What to do:
Repeat each entry exactly and drop the pictures.

Supplied information:

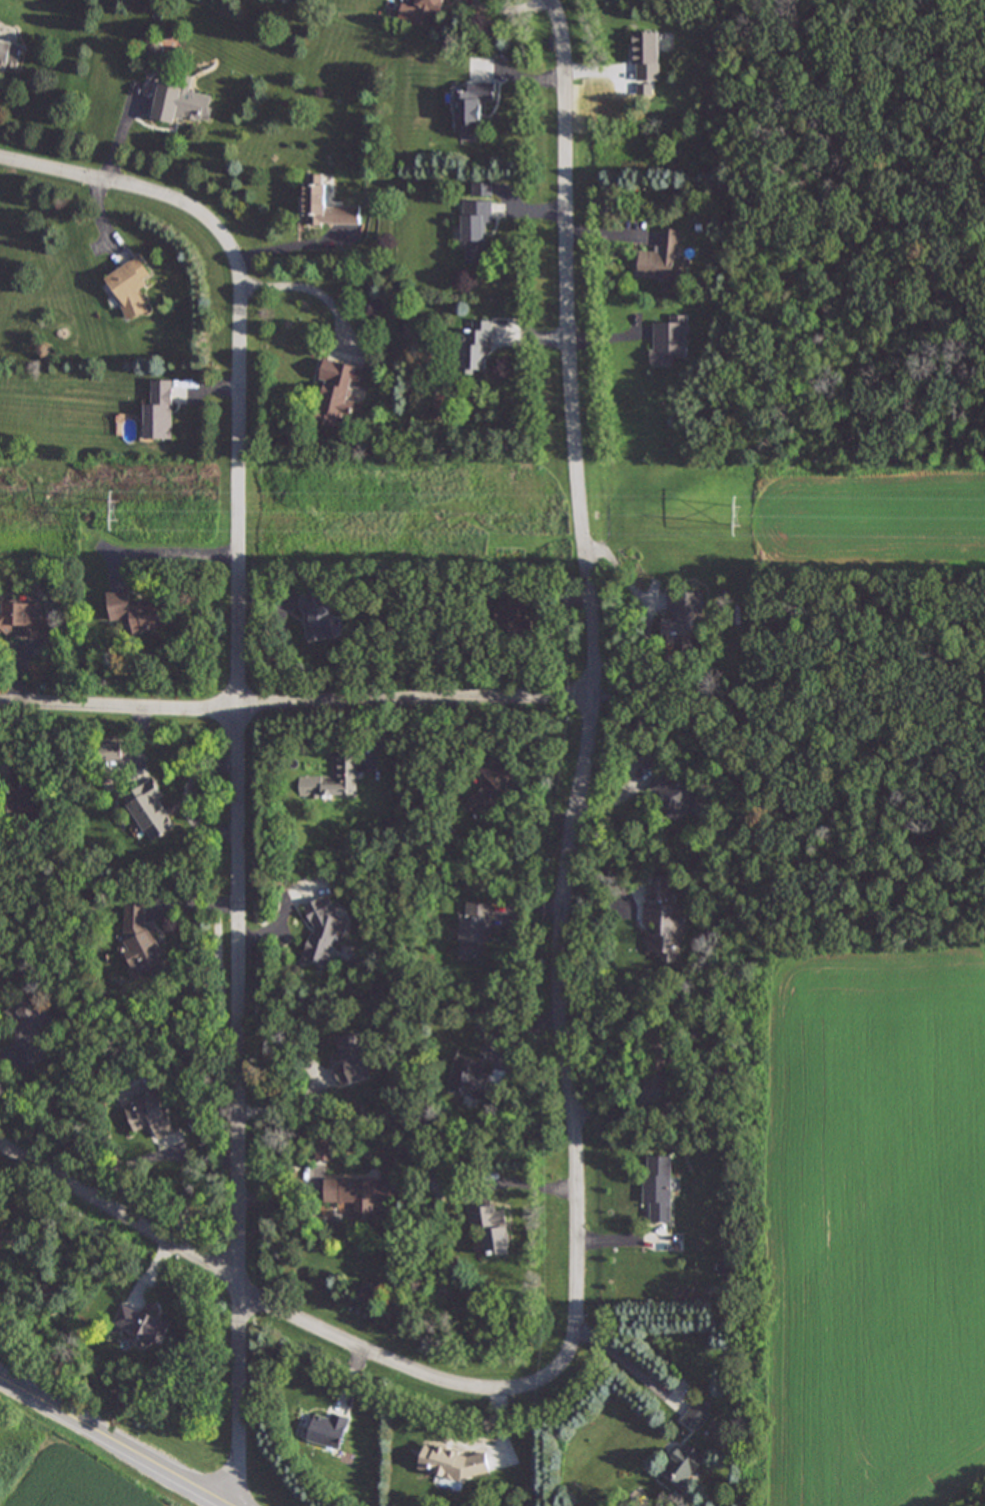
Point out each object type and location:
road: (512, 5)
building: (422, 12)
building: (9, 55)
building: (645, 56)
building: (180, 101)
building: (472, 106)
road: (120, 136)
building: (324, 205)
building: (474, 229)
road: (286, 247)
building: (659, 258)
building: (129, 287)
road: (307, 287)
building: (668, 339)
building: (476, 347)
building: (337, 391)
building: (158, 411)
power tower: (122, 511)
power tower: (740, 516)
road: (166, 554)
building: (135, 612)
building: (316, 615)
building: (514, 615)
building: (680, 618)
building: (24, 621)
road: (594, 667)
road: (296, 713)
building: (110, 751)
road: (240, 753)
building: (332, 779)
building: (492, 786)
building: (22, 791)
building: (674, 797)
building: (148, 809)
building: (662, 921)
building: (322, 930)
building: (475, 931)
building: (142, 941)
building: (26, 1020)
building: (353, 1060)
building: (655, 1075)
building: (471, 1079)
building: (149, 1114)
building: (324, 1150)
road: (133, 1162)
road: (523, 1182)
building: (439, 1186)
building: (657, 1187)
building: (359, 1194)
building: (491, 1228)
building: (3, 1234)
road: (292, 1315)
building: (141, 1324)
road: (631, 1368)
building: (695, 1416)
building: (327, 1429)
road: (112, 1442)
building: (449, 1462)
building: (683, 1463)

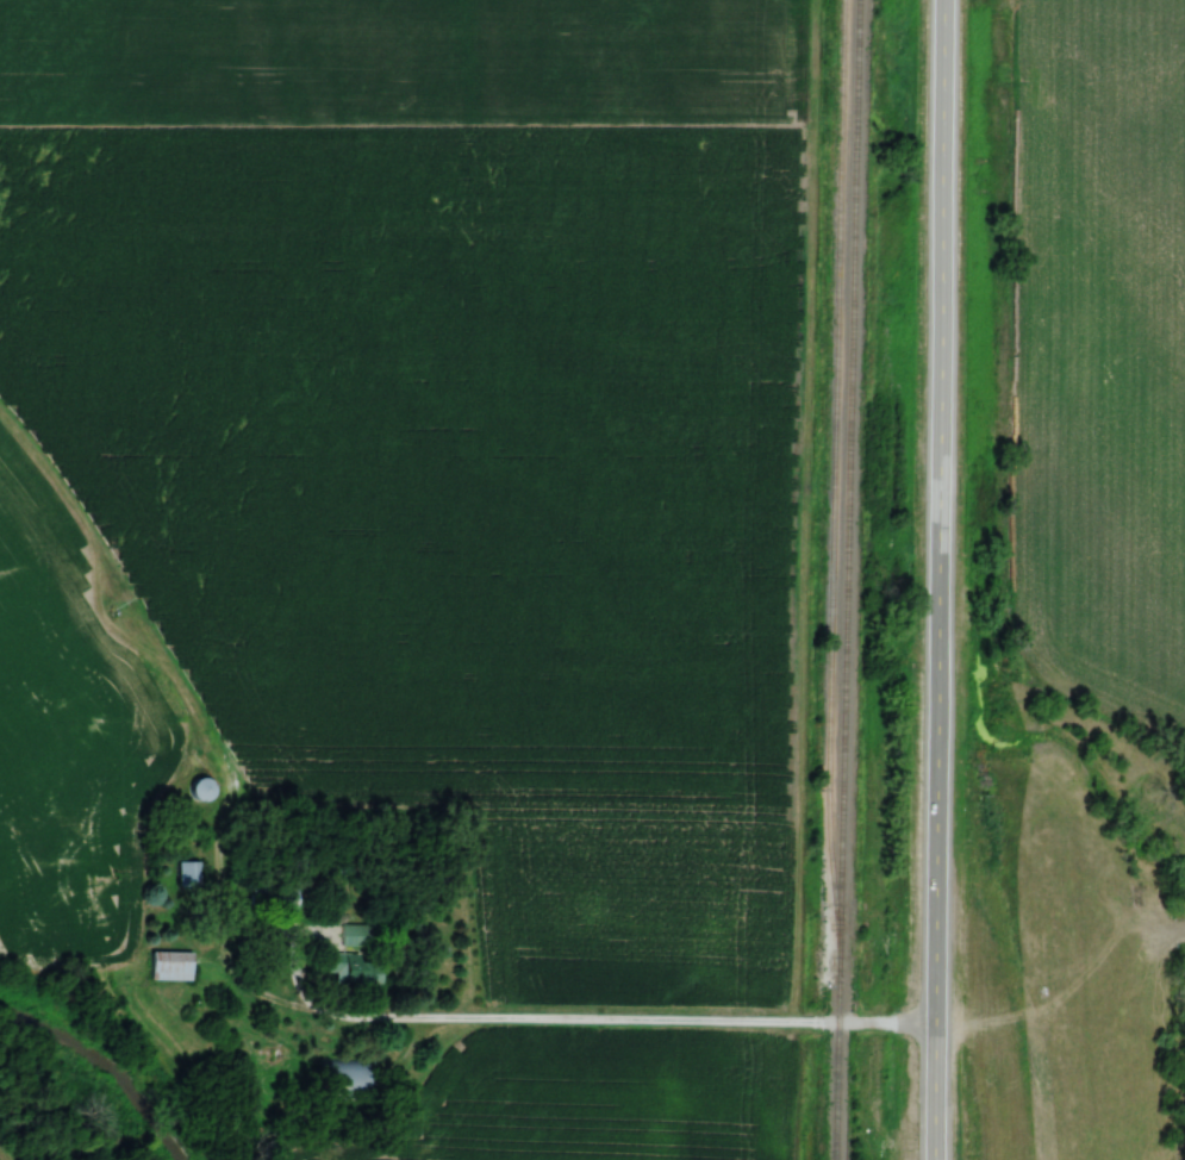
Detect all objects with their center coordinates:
railway: (833, 465)
railway: (844, 580)
road: (936, 580)
building: (201, 789)
building: (188, 873)
building: (274, 896)
building: (354, 935)
building: (169, 966)
building: (354, 969)
road: (582, 1024)
river: (98, 1073)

Reply:
Point out each object type and location:
road: (512, 5)
building: (422, 12)
building: (9, 55)
building: (645, 56)
building: (180, 101)
building: (472, 106)
road: (120, 136)
building: (324, 205)
building: (474, 229)
road: (286, 247)
building: (659, 258)
building: (129, 287)
road: (307, 287)
building: (668, 339)
building: (476, 347)
building: (337, 391)
building: (158, 411)
power tower: (122, 511)
power tower: (740, 516)
road: (166, 554)
building: (135, 612)
building: (316, 615)
building: (514, 615)
building: (680, 618)
building: (24, 621)
road: (594, 667)
road: (296, 713)
building: (110, 751)
road: (240, 753)
building: (332, 779)
building: (492, 786)
building: (22, 791)
building: (674, 797)
building: (148, 809)
building: (662, 921)
building: (322, 930)
building: (475, 931)
building: (142, 941)
building: (26, 1020)
building: (353, 1060)
building: (655, 1075)
building: (471, 1079)
building: (149, 1114)
building: (324, 1150)
road: (133, 1162)
road: (523, 1182)
building: (439, 1186)
building: (657, 1187)
building: (359, 1194)
building: (491, 1228)
building: (3, 1234)
road: (292, 1315)
building: (141, 1324)
road: (631, 1368)
building: (695, 1416)
building: (327, 1429)
road: (112, 1442)
building: (449, 1462)
building: (683, 1463)

Detect all objects with their center coordinates:
railway: (833, 465)
railway: (844, 580)
road: (936, 580)
building: (201, 789)
building: (188, 873)
building: (274, 896)
building: (354, 935)
building: (169, 966)
building: (354, 969)
road: (582, 1024)
river: (98, 1073)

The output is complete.